• Your goal:
Which of the lines below hold the word "purple"? Pull each of them out.

• Records:
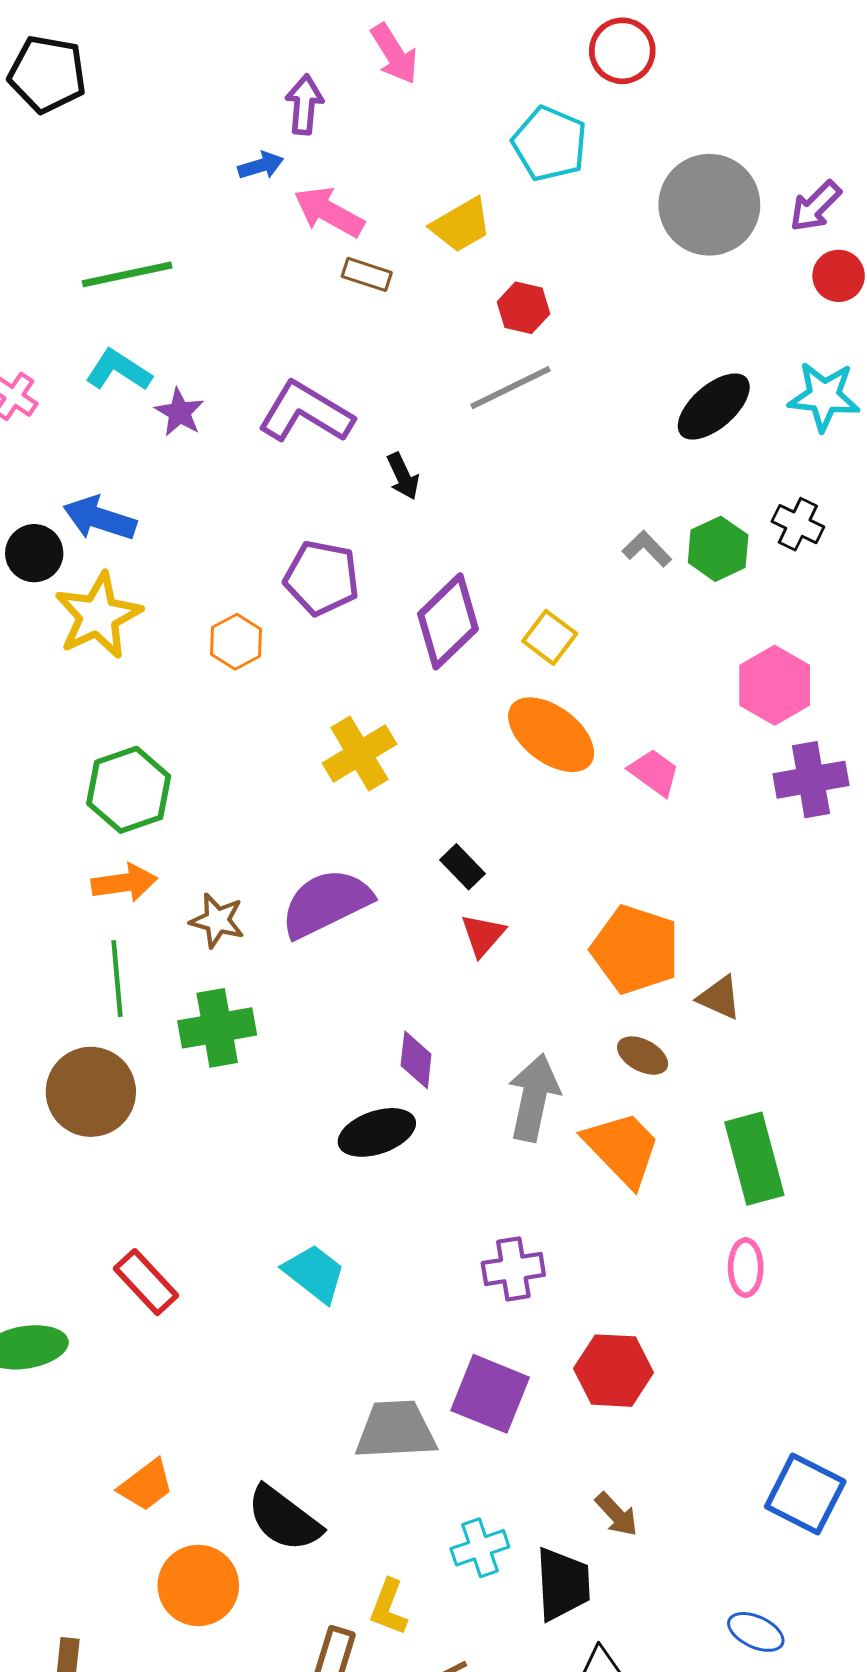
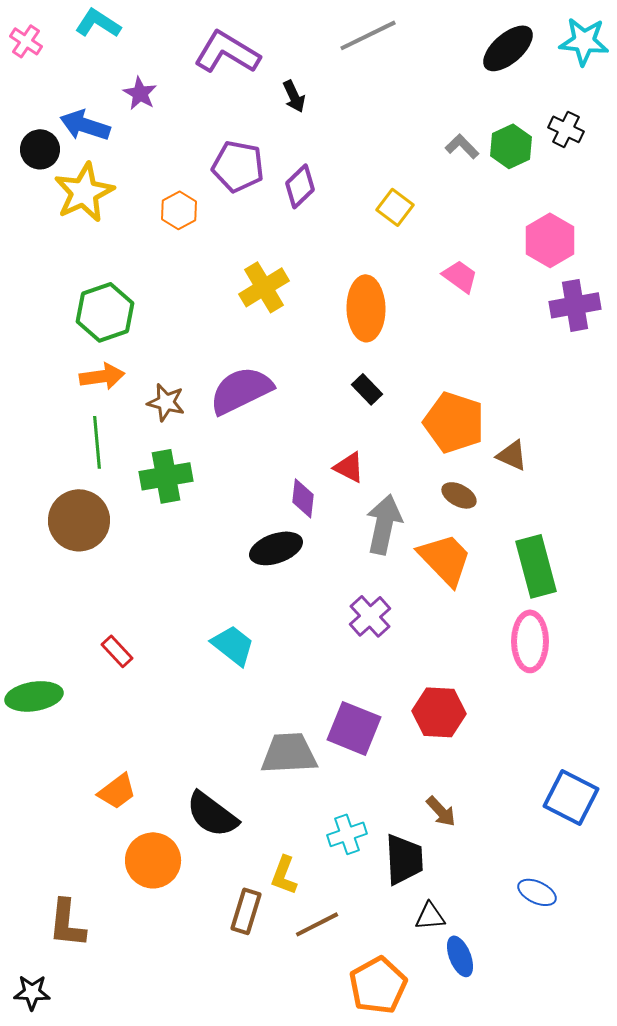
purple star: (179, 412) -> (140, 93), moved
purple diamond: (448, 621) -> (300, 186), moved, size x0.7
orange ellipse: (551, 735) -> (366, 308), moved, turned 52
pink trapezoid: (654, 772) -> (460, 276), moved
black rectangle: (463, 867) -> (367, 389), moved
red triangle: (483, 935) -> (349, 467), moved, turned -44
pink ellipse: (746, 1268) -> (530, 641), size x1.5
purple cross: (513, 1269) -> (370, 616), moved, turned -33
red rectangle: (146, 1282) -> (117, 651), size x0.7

• Result for this task:
purple star: (179, 412) -> (140, 93), moved
purple diamond: (448, 621) -> (300, 186), moved, size x0.7
purple cross: (513, 1269) -> (370, 616), moved, turned -33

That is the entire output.